(Coordinate-based object records)
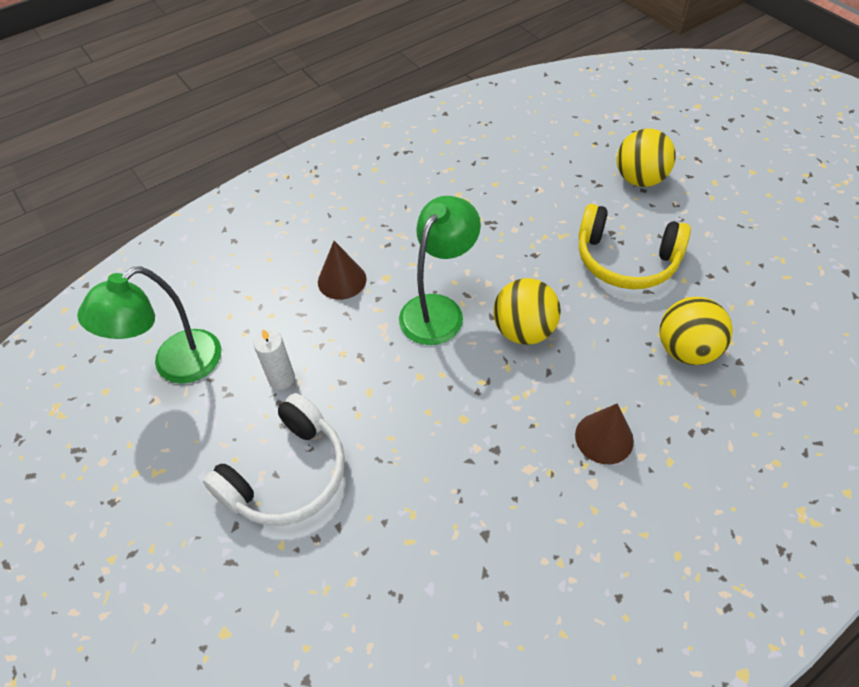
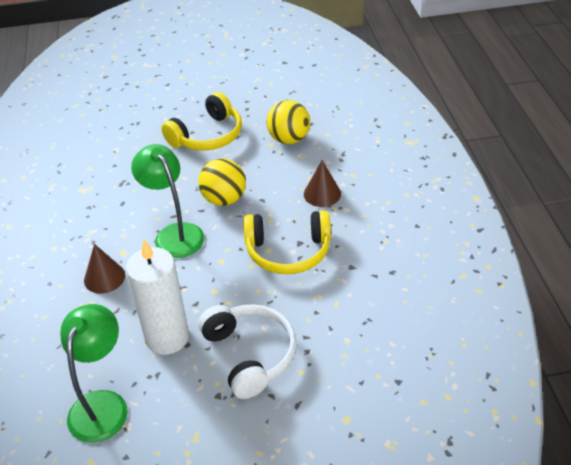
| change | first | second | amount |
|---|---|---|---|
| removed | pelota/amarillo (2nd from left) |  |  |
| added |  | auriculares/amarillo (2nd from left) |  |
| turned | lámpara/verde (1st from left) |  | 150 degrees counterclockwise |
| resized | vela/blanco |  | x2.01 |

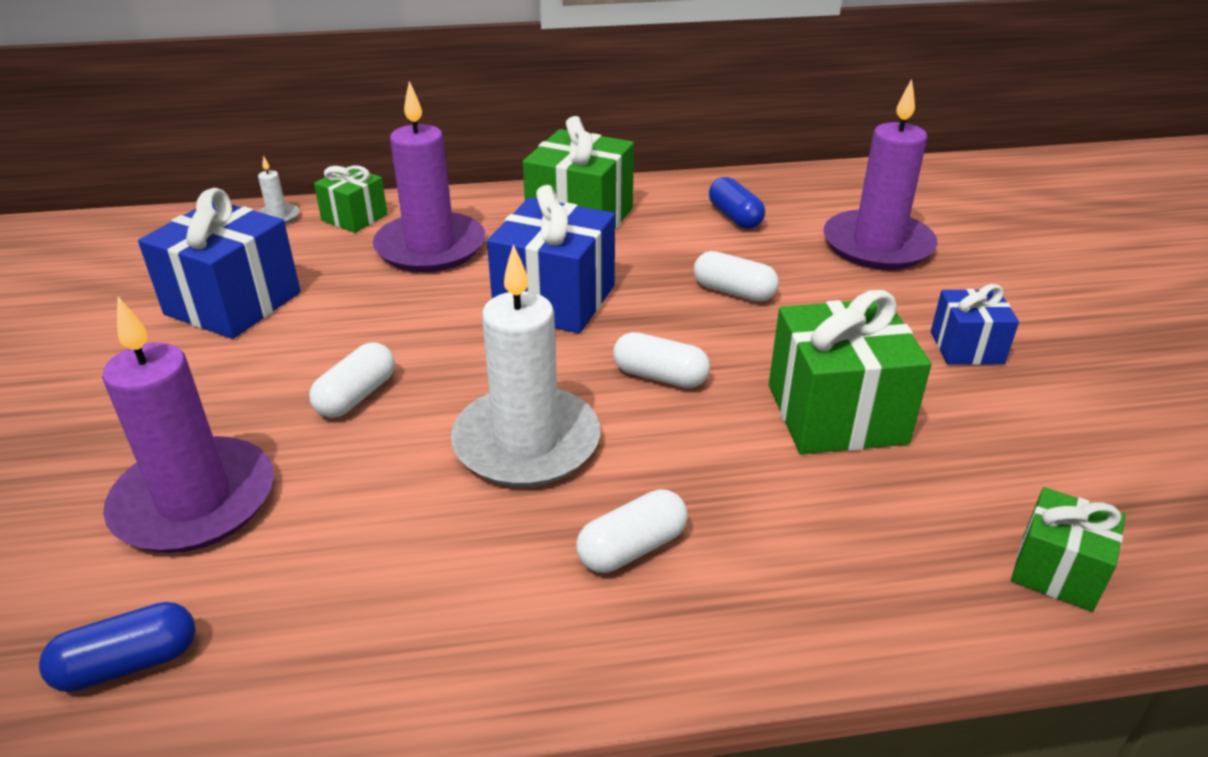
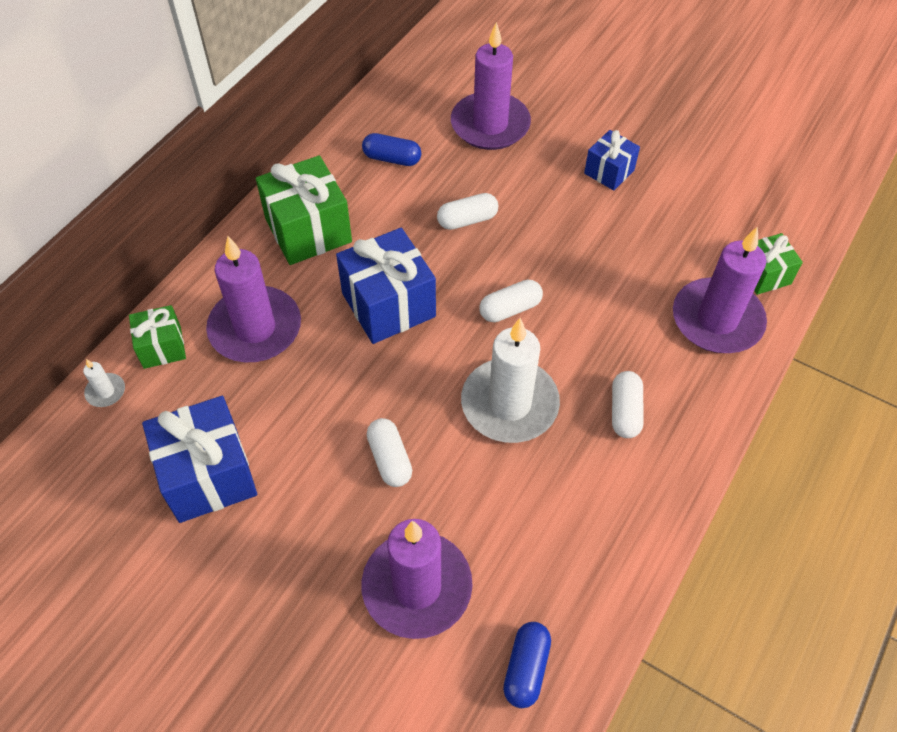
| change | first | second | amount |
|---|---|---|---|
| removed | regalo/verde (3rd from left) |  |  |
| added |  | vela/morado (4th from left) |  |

__Task prompt__: Report, as a bare number, how many lines above contain the string "from".

__Result for this task__: 5